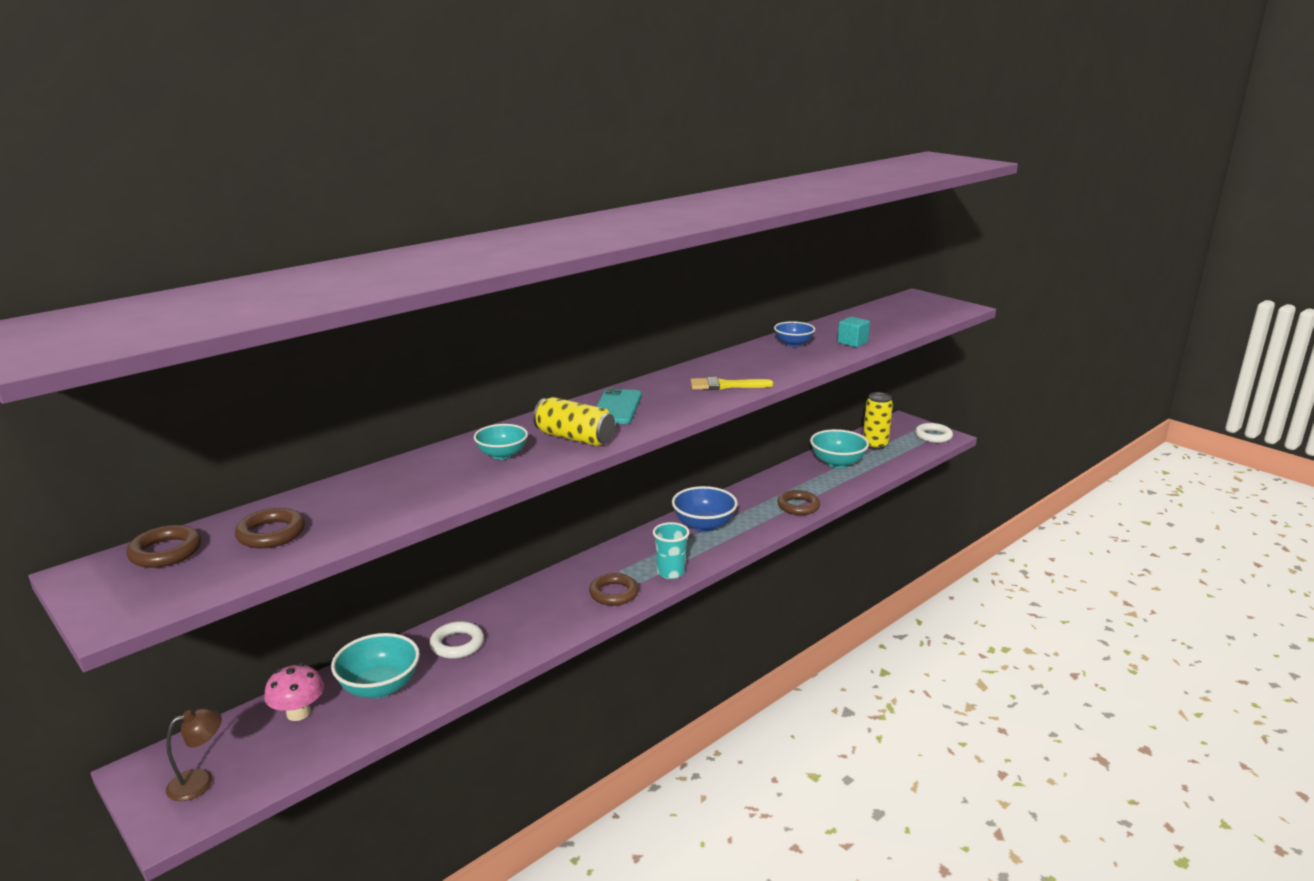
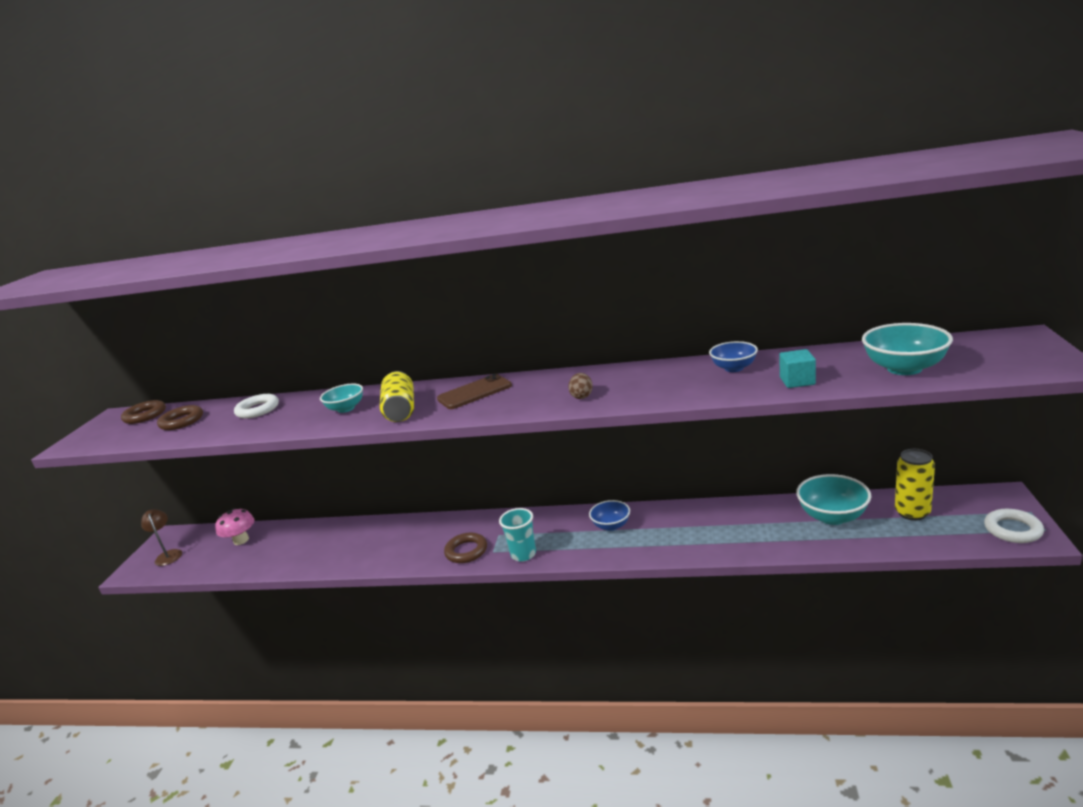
camera: 55 degrees right, 0 degrees up
(200, 781) = (168, 555): brown lamp -> brown lamp turned 135 degrees counterclockwise
(379, 687) = (283, 545): turquoise bowl -> turquoise bowl (904, 368)
(457, 644) = (347, 539): white ring -> white ring (258, 410)
(617, 407) = (474, 392): turquoise phone -> brown phone
(704, 525) = (611, 525): blue bowl -> blue bowl, size x0.64
(725, 385) = (582, 396): yellow brush -> brown egg
(798, 506) = (715, 545): brown ring -> none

═══

Write the lines out verbatim, from the one with "(200, 781) = (168, 555): brown" through the last line of the entries, and stop there.

(200, 781) = (168, 555): brown lamp -> brown lamp turned 135 degrees counterclockwise
(379, 687) = (283, 545): turquoise bowl -> turquoise bowl (904, 368)
(457, 644) = (347, 539): white ring -> white ring (258, 410)
(617, 407) = (474, 392): turquoise phone -> brown phone
(704, 525) = (611, 525): blue bowl -> blue bowl, size x0.64
(725, 385) = (582, 396): yellow brush -> brown egg
(798, 506) = (715, 545): brown ring -> none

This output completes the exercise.